PROBLEM TO WORK ON: Beneath this instruction is a block of data; output from it exactly the lines that run from the one containing "BAT3: 6V (plus" through the one containing "R15: 910 (N5, N38) -> 910 (3V3, N38)", inclusive.

SOURCE DATA Start Marker

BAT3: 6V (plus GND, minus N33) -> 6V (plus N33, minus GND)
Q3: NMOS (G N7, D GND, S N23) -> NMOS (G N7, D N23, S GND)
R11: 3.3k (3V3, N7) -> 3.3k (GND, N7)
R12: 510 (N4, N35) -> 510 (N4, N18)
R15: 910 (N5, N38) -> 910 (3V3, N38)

SOURCE DATA End Marker
SOURCE DATA Start Marker

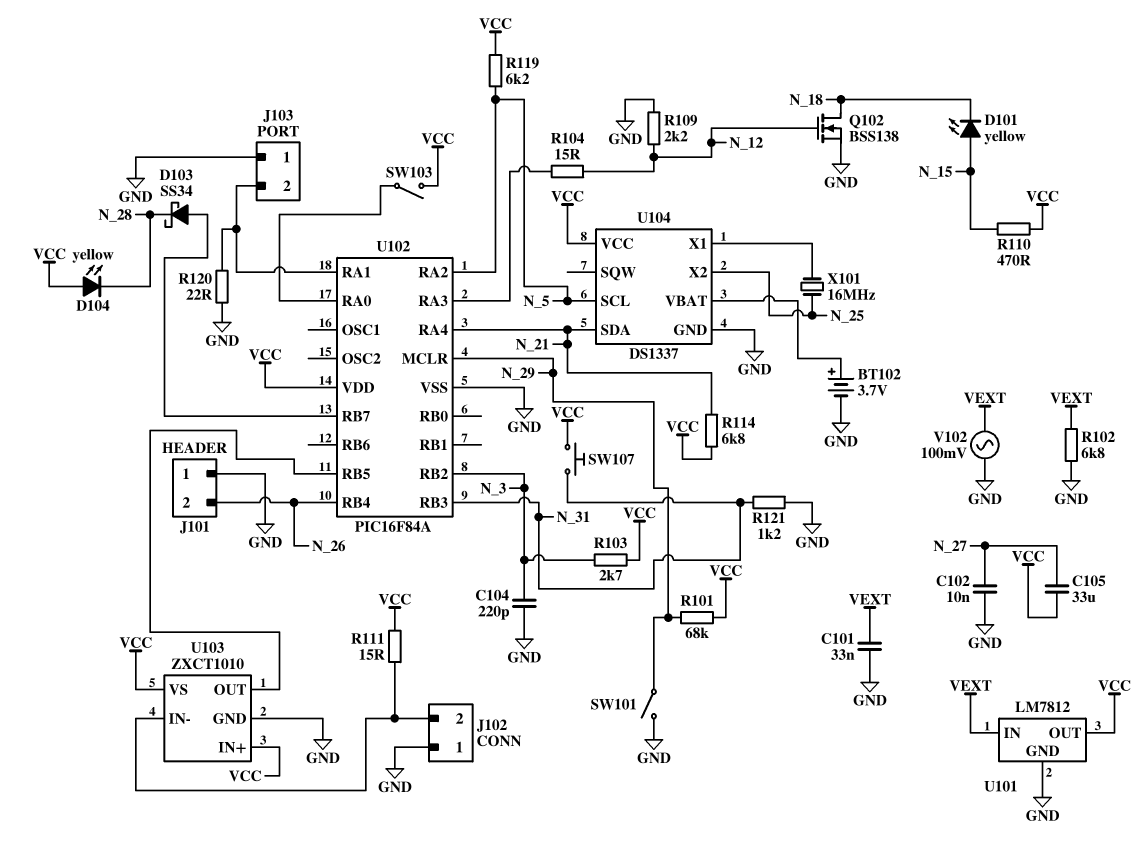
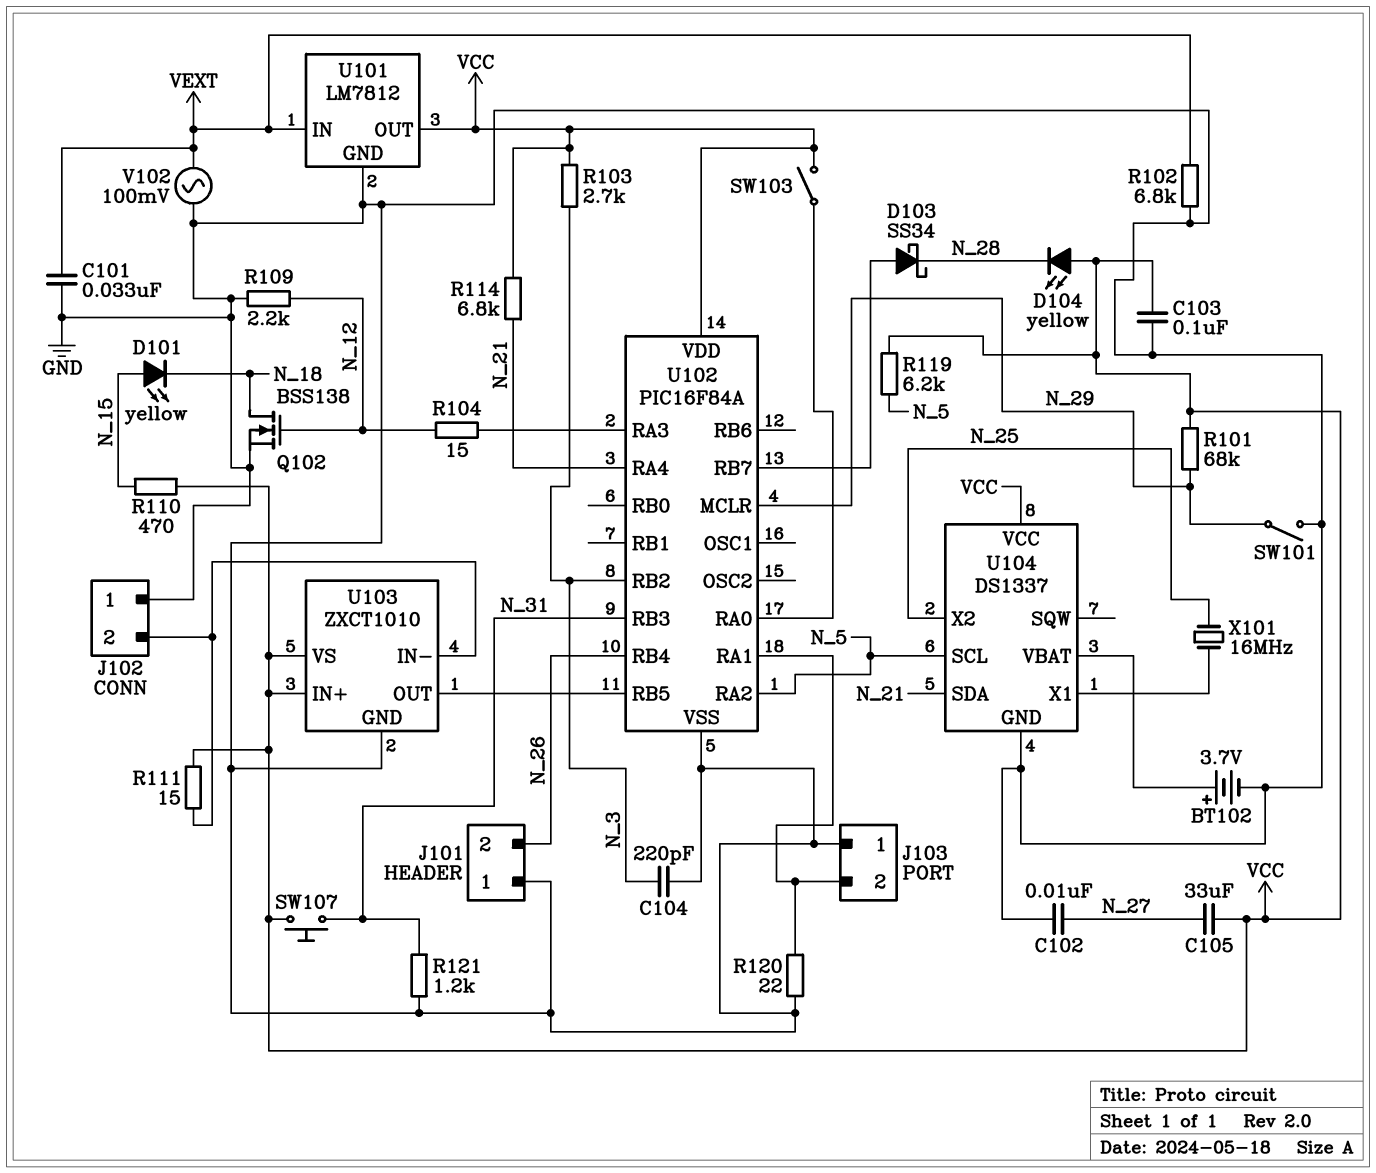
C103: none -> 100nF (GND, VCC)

SOURCE DATA End Marker

TASK RESPONSE:
BAT3: 6V (plus GND, minus N33) -> 6V (plus N33, minus GND)
Q3: NMOS (G N7, D GND, S N23) -> NMOS (G N7, D N23, S GND)
R11: 3.3k (3V3, N7) -> 3.3k (GND, N7)
R12: 510 (N4, N35) -> 510 (N4, N18)
R15: 910 (N5, N38) -> 910 (3V3, N38)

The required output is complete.